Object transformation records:
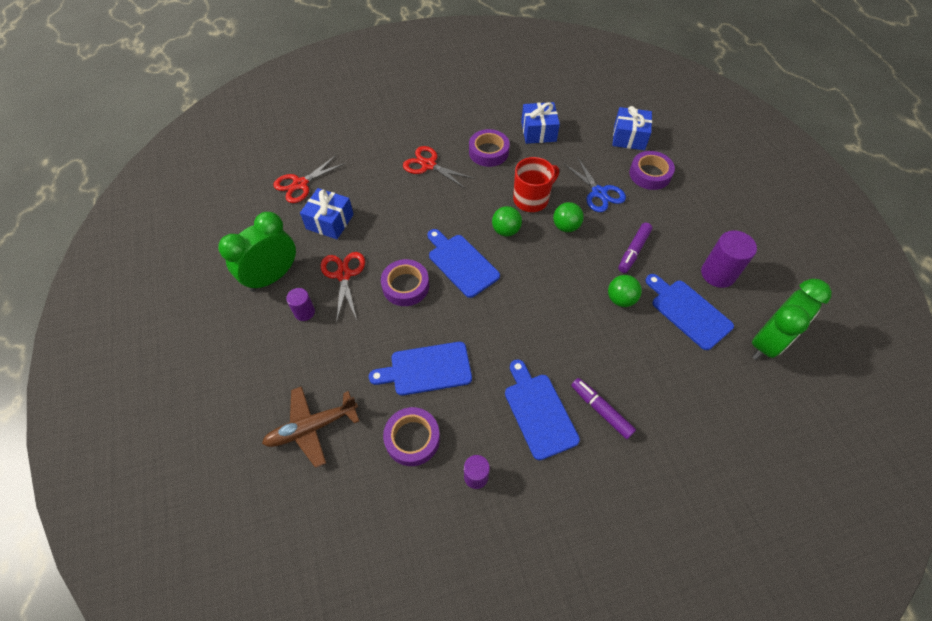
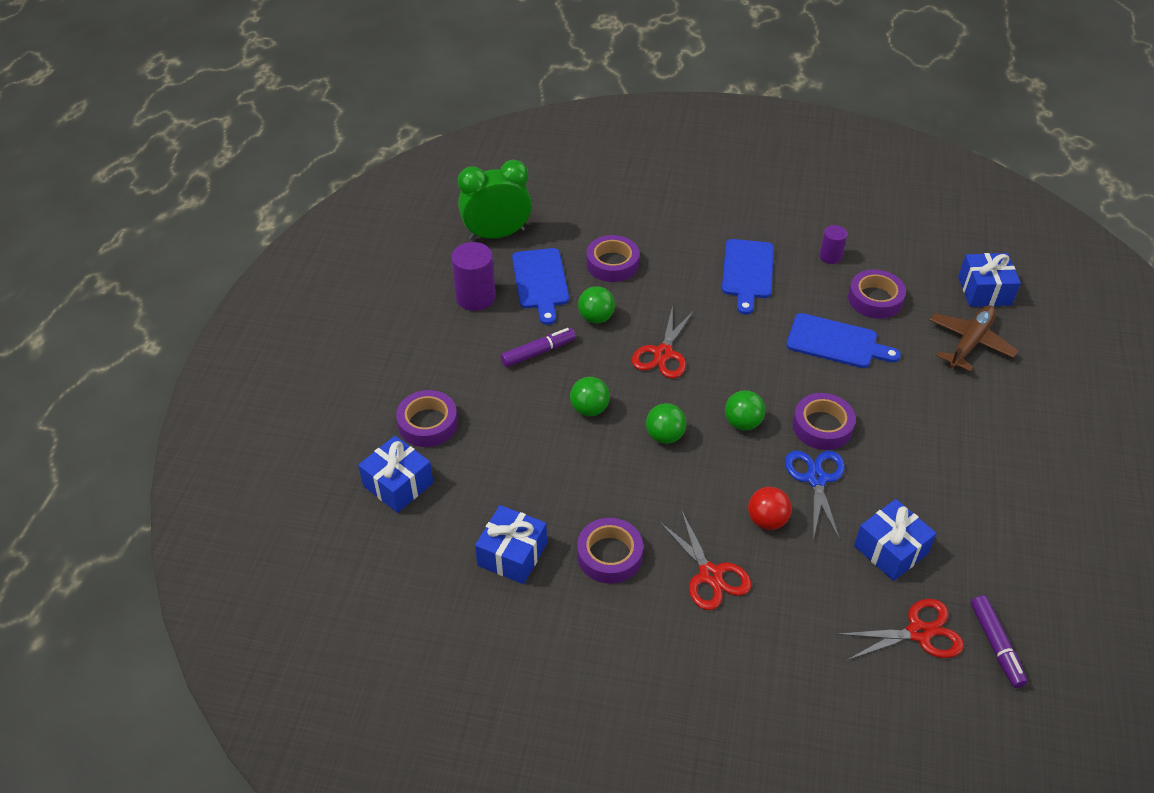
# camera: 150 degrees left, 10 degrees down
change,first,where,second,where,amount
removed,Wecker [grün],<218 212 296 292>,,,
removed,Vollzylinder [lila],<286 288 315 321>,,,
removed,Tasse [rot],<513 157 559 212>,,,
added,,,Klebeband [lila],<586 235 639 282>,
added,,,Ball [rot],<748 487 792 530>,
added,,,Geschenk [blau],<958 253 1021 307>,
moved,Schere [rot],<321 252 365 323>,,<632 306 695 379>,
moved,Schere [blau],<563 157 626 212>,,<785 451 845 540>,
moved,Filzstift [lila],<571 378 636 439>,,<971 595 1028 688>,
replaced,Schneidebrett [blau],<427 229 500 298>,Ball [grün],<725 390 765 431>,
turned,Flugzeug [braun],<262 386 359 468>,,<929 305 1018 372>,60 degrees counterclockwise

Aim of the exercise
Verbatim copy with pictures excluded: write out the records above in full.

Answer space
# camera: 150 degrees left, 10 degrees down
change,first,where,second,where,amount
removed,Wecker [grün],<218 212 296 292>,,,
removed,Vollzylinder [lila],<286 288 315 321>,,,
removed,Tasse [rot],<513 157 559 212>,,,
added,,,Klebeband [lila],<586 235 639 282>,
added,,,Ball [rot],<748 487 792 530>,
added,,,Geschenk [blau],<958 253 1021 307>,
moved,Schere [rot],<321 252 365 323>,,<632 306 695 379>,
moved,Schere [blau],<563 157 626 212>,,<785 451 845 540>,
moved,Filzstift [lila],<571 378 636 439>,,<971 595 1028 688>,
replaced,Schneidebrett [blau],<427 229 500 298>,Ball [grün],<725 390 765 431>,
turned,Flugzeug [braun],<262 386 359 468>,,<929 305 1018 372>,60 degrees counterclockwise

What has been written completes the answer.